• _Activity_
Find the line that contains "brown semicircle: (176, 35)" in the records below, then repeat exactly that line and each one after it, leaving pictures out.

** Opening Dataset records block **

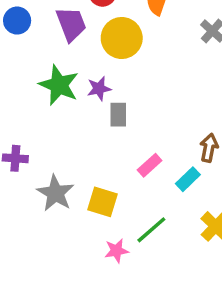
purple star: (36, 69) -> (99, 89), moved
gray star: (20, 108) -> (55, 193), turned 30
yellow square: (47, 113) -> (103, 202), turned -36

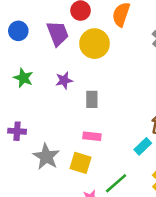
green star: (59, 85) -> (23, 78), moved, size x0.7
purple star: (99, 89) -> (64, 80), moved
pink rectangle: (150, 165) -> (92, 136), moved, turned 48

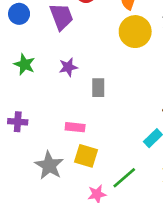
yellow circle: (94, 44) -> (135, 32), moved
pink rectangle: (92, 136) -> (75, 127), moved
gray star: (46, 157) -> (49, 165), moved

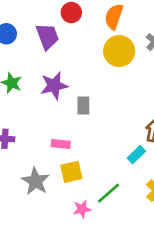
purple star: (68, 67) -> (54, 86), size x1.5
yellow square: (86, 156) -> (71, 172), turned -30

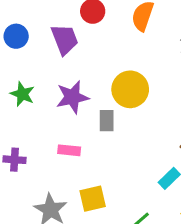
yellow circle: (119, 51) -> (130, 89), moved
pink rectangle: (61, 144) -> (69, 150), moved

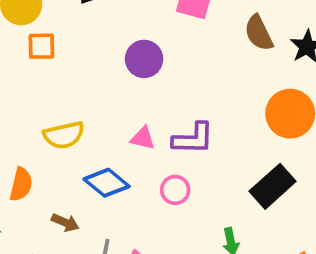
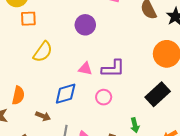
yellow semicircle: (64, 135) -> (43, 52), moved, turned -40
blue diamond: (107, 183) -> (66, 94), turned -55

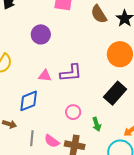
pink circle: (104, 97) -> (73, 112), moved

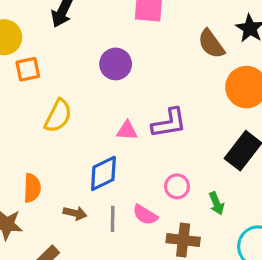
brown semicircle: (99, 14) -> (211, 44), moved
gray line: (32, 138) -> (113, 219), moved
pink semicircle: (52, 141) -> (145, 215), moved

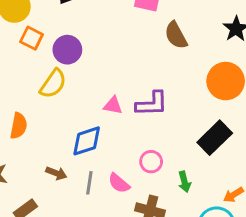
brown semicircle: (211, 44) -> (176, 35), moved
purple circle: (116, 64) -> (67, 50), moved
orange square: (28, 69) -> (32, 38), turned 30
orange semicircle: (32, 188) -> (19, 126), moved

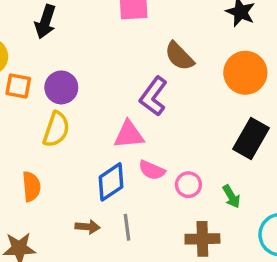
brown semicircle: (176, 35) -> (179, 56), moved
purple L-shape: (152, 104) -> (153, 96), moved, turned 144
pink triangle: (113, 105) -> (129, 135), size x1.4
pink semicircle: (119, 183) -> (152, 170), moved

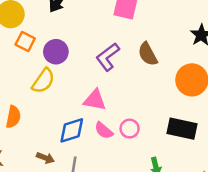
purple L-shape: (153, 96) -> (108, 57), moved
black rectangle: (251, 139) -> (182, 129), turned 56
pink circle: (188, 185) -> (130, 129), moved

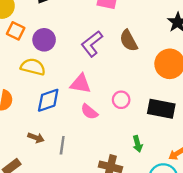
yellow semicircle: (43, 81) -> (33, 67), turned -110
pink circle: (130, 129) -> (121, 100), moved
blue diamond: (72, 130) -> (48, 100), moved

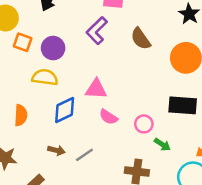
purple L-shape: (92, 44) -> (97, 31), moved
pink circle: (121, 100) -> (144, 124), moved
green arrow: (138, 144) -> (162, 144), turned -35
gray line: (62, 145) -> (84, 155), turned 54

** Closing Dataset records block **

• _Task answer_
brown semicircle: (176, 35) -> (179, 56), moved
purple L-shape: (152, 104) -> (153, 96), moved, turned 144
pink triangle: (113, 105) -> (129, 135), size x1.4
pink semicircle: (119, 183) -> (152, 170), moved

purple L-shape: (153, 96) -> (108, 57), moved
black rectangle: (251, 139) -> (182, 129), turned 56
pink circle: (188, 185) -> (130, 129), moved

yellow semicircle: (43, 81) -> (33, 67), turned -110
pink circle: (130, 129) -> (121, 100), moved
blue diamond: (72, 130) -> (48, 100), moved

purple L-shape: (92, 44) -> (97, 31), moved
pink circle: (121, 100) -> (144, 124), moved
green arrow: (138, 144) -> (162, 144), turned -35
gray line: (62, 145) -> (84, 155), turned 54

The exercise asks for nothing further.